Spatial object tracking data:
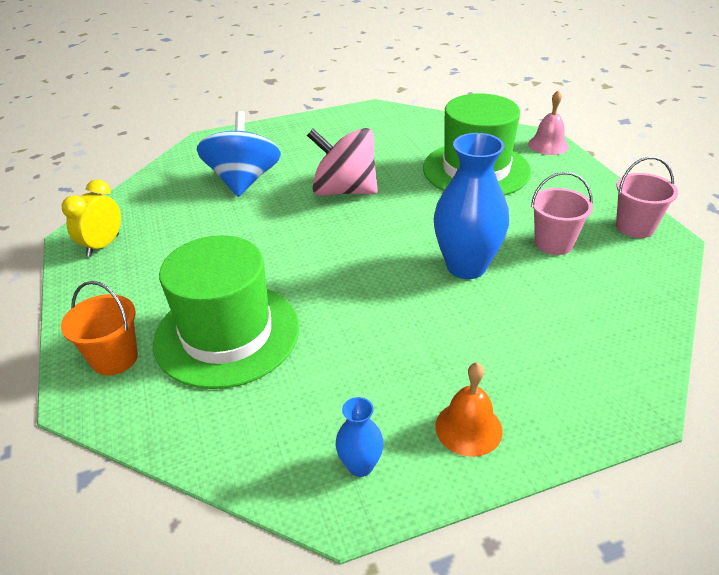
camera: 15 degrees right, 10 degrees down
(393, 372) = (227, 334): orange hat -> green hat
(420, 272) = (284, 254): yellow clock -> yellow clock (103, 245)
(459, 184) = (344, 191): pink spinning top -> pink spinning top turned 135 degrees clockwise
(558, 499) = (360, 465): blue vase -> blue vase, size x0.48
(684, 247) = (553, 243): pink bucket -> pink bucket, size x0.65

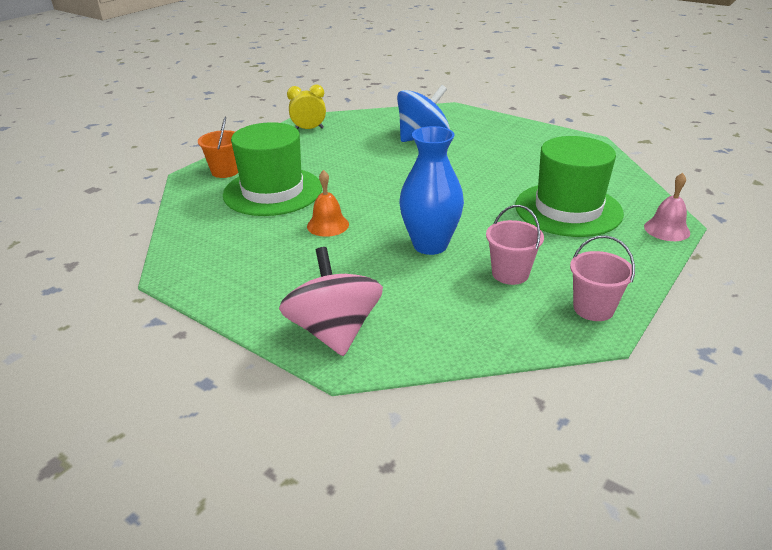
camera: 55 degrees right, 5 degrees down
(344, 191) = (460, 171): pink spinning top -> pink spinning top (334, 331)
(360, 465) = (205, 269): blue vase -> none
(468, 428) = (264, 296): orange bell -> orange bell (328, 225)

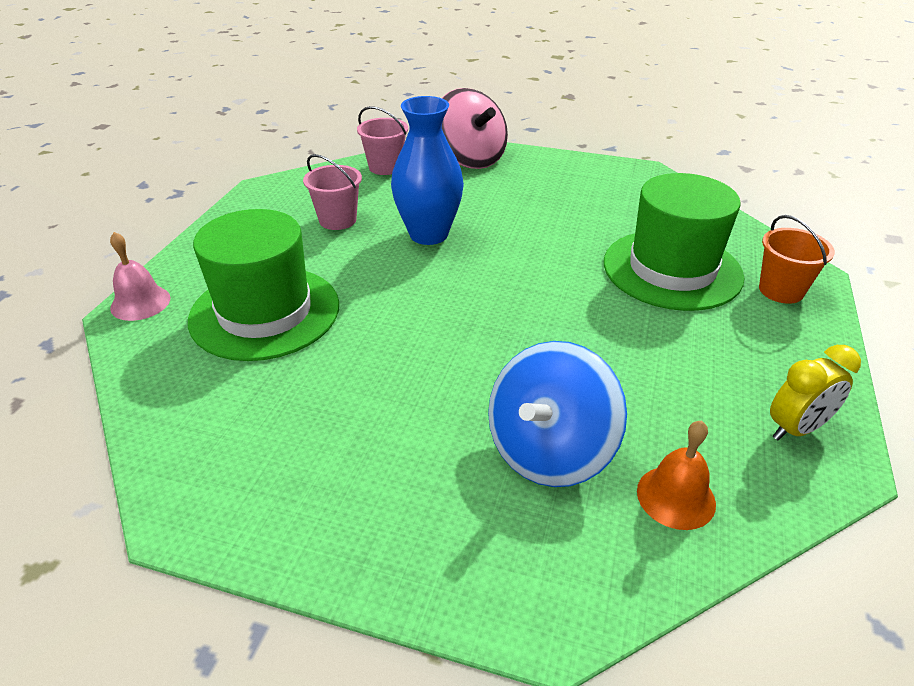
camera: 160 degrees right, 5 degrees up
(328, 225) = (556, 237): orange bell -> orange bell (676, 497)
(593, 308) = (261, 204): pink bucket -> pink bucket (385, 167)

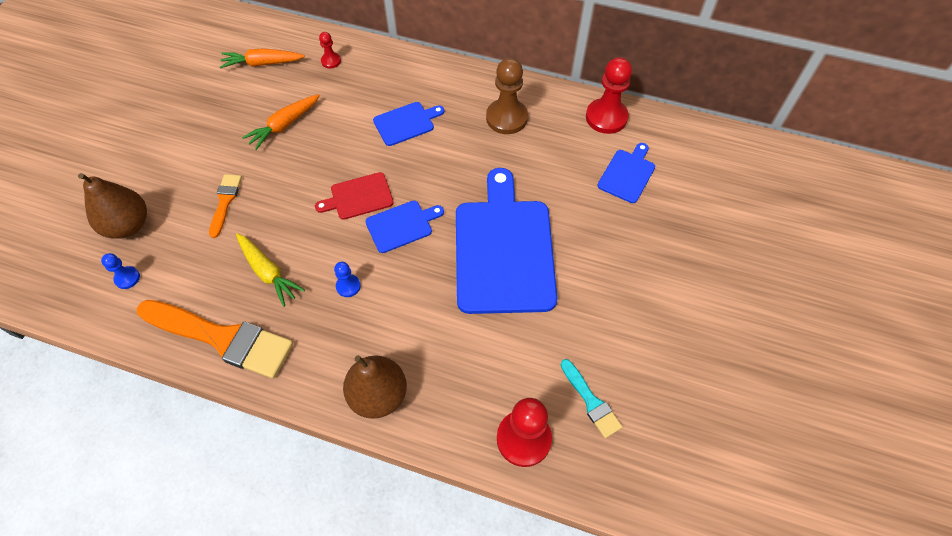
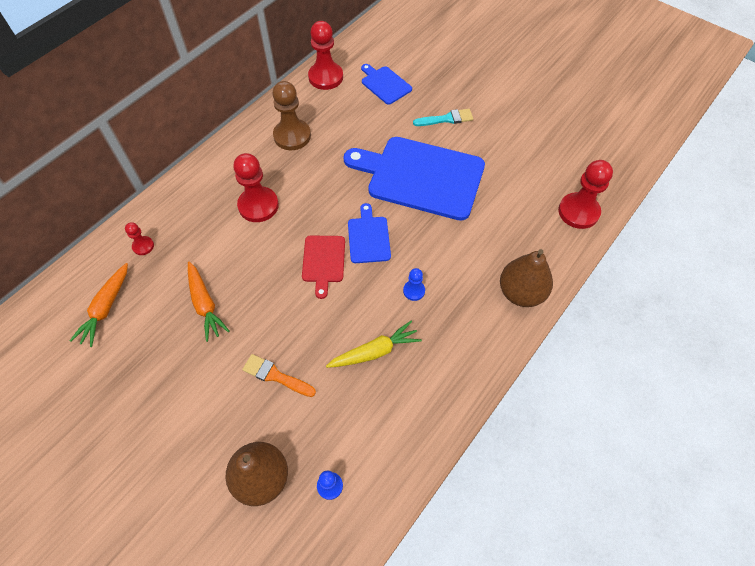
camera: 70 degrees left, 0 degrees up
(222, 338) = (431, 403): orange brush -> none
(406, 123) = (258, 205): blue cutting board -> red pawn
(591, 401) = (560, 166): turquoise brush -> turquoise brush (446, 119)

▶ Exercise instructions
Each line from the one with "(222, 338) = (431, 403): orange brush -> none" through the end of the records above should be written out exactly. No other line should appear.

▶ Exercise result
(222, 338) = (431, 403): orange brush -> none
(406, 123) = (258, 205): blue cutting board -> red pawn
(591, 401) = (560, 166): turquoise brush -> turquoise brush (446, 119)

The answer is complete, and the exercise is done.